Rewrite the lines in the material below with every "L-shape" changed to "corner piece" and nothing else altered, and leave out the picture lines.

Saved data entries
━━━━━━━━━━
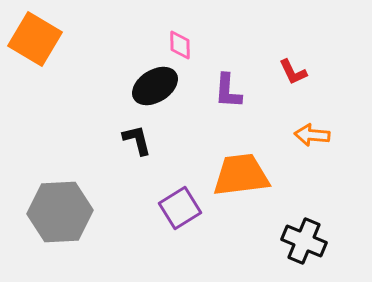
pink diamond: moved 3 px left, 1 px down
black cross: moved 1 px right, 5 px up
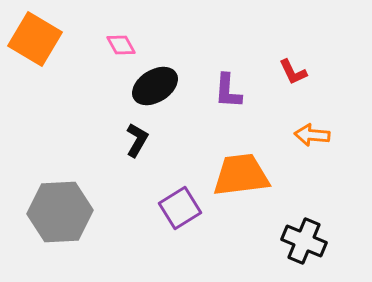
pink diamond: moved 59 px left; rotated 28 degrees counterclockwise
black L-shape: rotated 44 degrees clockwise
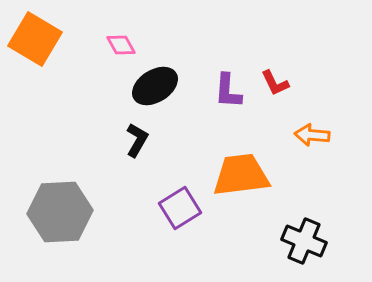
red L-shape: moved 18 px left, 11 px down
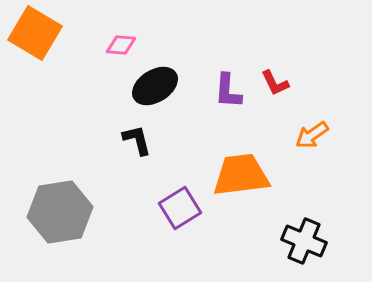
orange square: moved 6 px up
pink diamond: rotated 56 degrees counterclockwise
orange arrow: rotated 40 degrees counterclockwise
black L-shape: rotated 44 degrees counterclockwise
gray hexagon: rotated 6 degrees counterclockwise
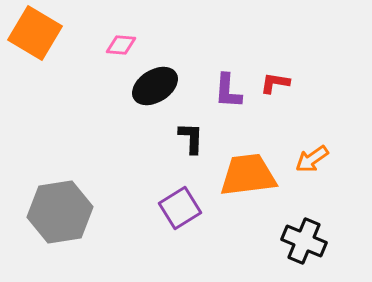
red L-shape: rotated 124 degrees clockwise
orange arrow: moved 24 px down
black L-shape: moved 54 px right, 2 px up; rotated 16 degrees clockwise
orange trapezoid: moved 7 px right
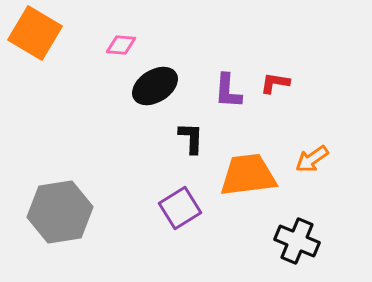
black cross: moved 7 px left
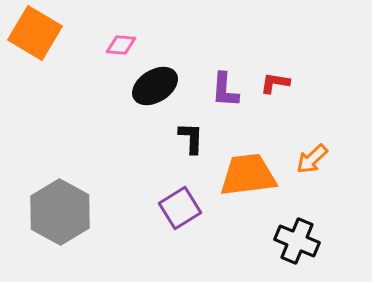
purple L-shape: moved 3 px left, 1 px up
orange arrow: rotated 8 degrees counterclockwise
gray hexagon: rotated 22 degrees counterclockwise
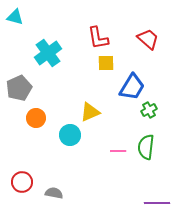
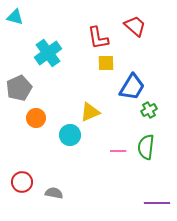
red trapezoid: moved 13 px left, 13 px up
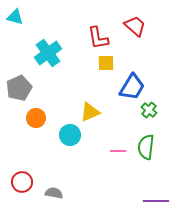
green cross: rotated 21 degrees counterclockwise
purple line: moved 1 px left, 2 px up
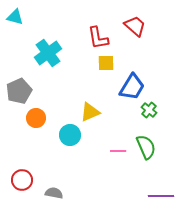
━━━━━━━━━━
Reply to the task:
pink diamond: moved 3 px left, 1 px down
black cross: moved 1 px right, 5 px up
pink diamond: moved 59 px left; rotated 28 degrees counterclockwise
black corner piece: rotated 44 degrees clockwise
red corner piece: moved 18 px left, 11 px down
orange square: moved 6 px up
pink diamond: rotated 56 degrees counterclockwise
orange arrow: rotated 40 degrees counterclockwise
black corner piece: rotated 44 degrees counterclockwise
gray hexagon: rotated 6 degrees counterclockwise
red corner piece: rotated 124 degrees clockwise
orange arrow: moved 24 px down
black corner piece: moved 54 px right, 2 px up; rotated 16 degrees clockwise
orange trapezoid: moved 7 px right
black cross: moved 7 px left
purple corner piece: moved 3 px left, 1 px up
orange arrow: rotated 8 degrees counterclockwise
gray hexagon: rotated 22 degrees counterclockwise
red trapezoid: moved 13 px left, 13 px up
green cross: rotated 21 degrees counterclockwise
purple line: moved 1 px left, 2 px up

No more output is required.